• TO DO: Each line that includes the word "cohete" should be copied from the records.

• DATA FOR ANALYSIS:
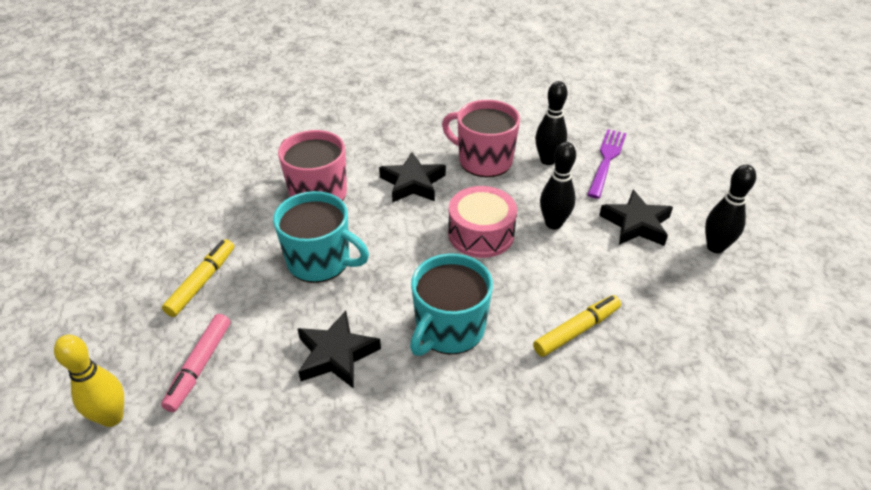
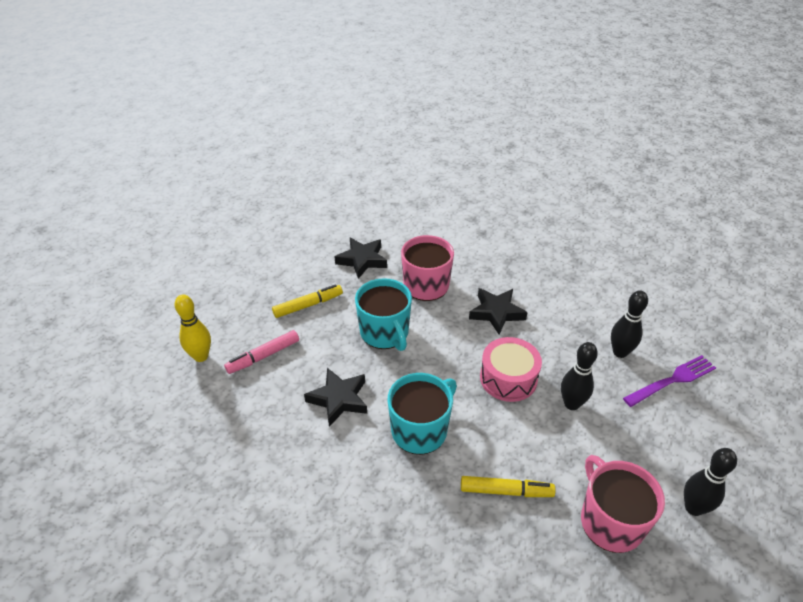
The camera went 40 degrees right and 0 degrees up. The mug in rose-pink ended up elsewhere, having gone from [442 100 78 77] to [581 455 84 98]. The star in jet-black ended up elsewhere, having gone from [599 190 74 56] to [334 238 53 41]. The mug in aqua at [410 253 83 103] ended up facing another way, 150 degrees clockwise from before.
---
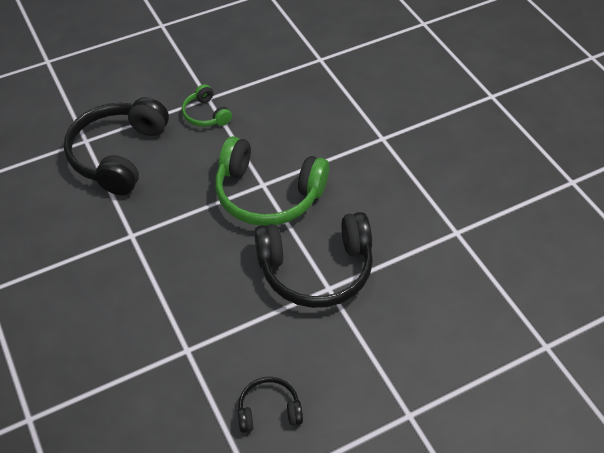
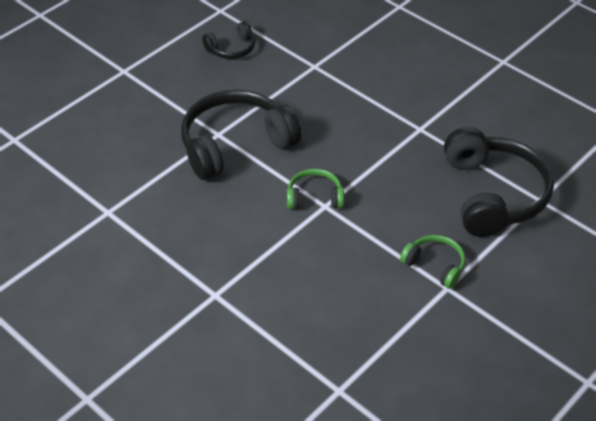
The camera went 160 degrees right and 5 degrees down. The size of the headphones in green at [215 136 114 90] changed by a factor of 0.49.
==
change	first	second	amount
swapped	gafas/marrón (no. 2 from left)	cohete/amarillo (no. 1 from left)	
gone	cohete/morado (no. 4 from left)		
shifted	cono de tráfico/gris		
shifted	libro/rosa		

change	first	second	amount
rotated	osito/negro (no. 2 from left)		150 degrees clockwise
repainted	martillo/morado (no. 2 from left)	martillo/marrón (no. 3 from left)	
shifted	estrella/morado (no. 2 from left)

• THE COMPLETED TASK:
swapped	gafas/marrón (no. 2 from left)	cohete/amarillo (no. 1 from left)	
gone	cohete/morado (no. 4 from left)		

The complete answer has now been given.